§ **YOUR ASSIGNMENT**
Up to and including the line holding "The camera went 110", write out the data exactly from its first line, but not the pictures.

§ **GIVEN MATERIAL**
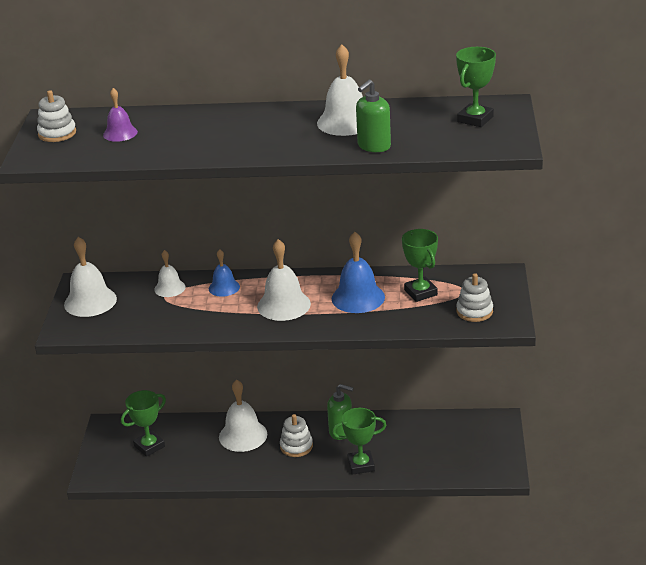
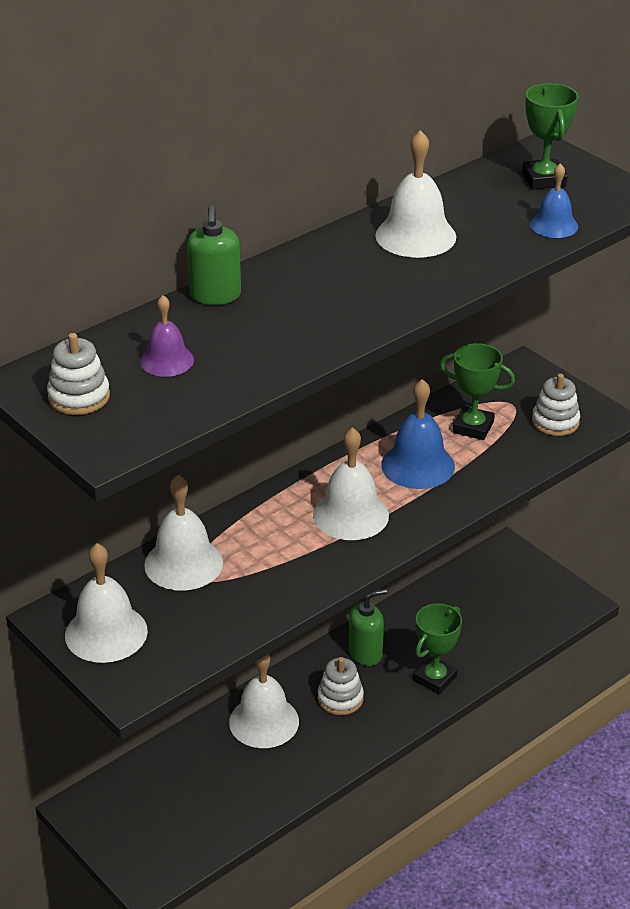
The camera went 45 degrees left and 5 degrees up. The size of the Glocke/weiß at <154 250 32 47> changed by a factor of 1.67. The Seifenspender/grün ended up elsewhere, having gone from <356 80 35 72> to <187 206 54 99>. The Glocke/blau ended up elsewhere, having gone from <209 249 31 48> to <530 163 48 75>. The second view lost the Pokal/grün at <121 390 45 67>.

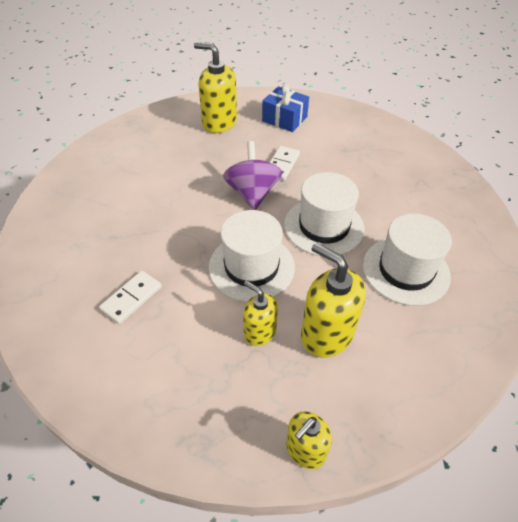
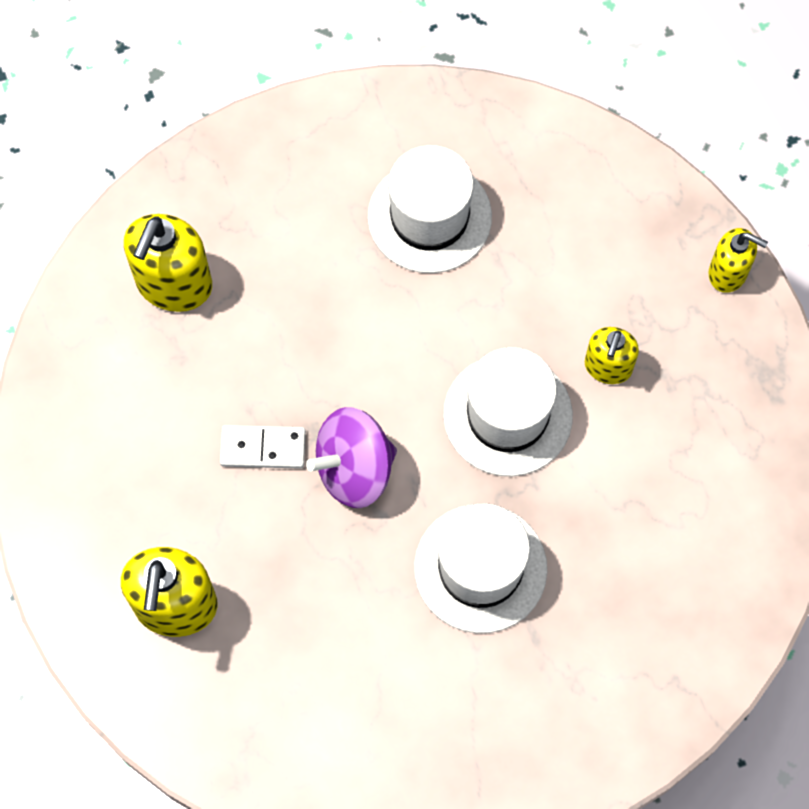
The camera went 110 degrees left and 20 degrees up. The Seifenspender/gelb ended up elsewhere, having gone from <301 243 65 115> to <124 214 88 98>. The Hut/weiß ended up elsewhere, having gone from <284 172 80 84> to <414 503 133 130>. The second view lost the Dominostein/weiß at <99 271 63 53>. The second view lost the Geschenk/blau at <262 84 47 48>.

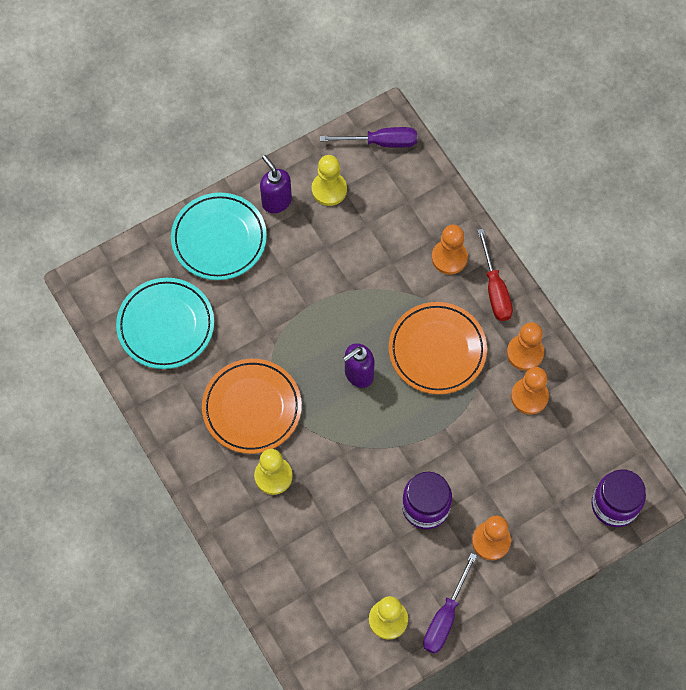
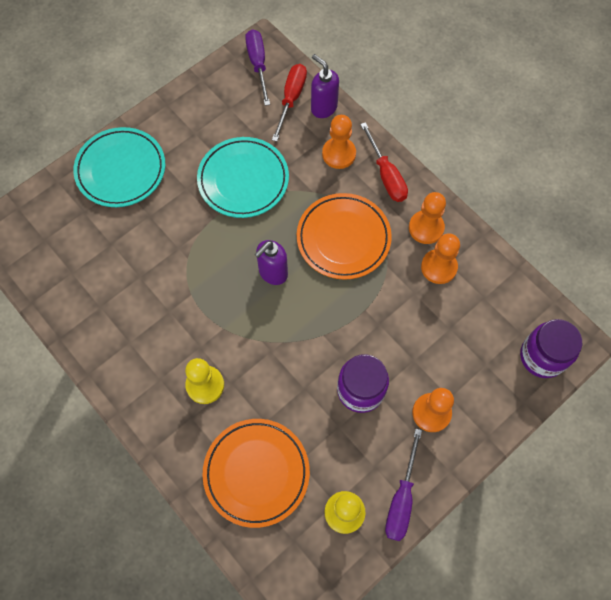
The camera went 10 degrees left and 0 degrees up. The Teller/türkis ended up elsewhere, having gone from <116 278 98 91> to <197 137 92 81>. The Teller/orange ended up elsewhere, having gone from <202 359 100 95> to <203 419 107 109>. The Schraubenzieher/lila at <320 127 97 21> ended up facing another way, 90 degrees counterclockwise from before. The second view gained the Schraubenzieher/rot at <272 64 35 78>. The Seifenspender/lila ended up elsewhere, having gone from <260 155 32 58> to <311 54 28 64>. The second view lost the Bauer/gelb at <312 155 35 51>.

§ **TASK SOLUTION**
The camera went 45 degrees left and 5 degrees up. The size of the Glocke/weiß at <154 250 32 47> changed by a factor of 1.67. The Seifenspender/grün ended up elsewhere, having gone from <356 80 35 72> to <187 206 54 99>. The Glocke/blau ended up elsewhere, having gone from <209 249 31 48> to <530 163 48 75>. The second view lost the Pokal/grün at <121 390 45 67>.

The camera went 110 degrees left and 20 degrees up. The Seifenspender/gelb ended up elsewhere, having gone from <301 243 65 115> to <124 214 88 98>. The Hut/weiß ended up elsewhere, having gone from <284 172 80 84> to <414 503 133 130>. The second view lost the Dominostein/weiß at <99 271 63 53>. The second view lost the Geschenk/blau at <262 84 47 48>.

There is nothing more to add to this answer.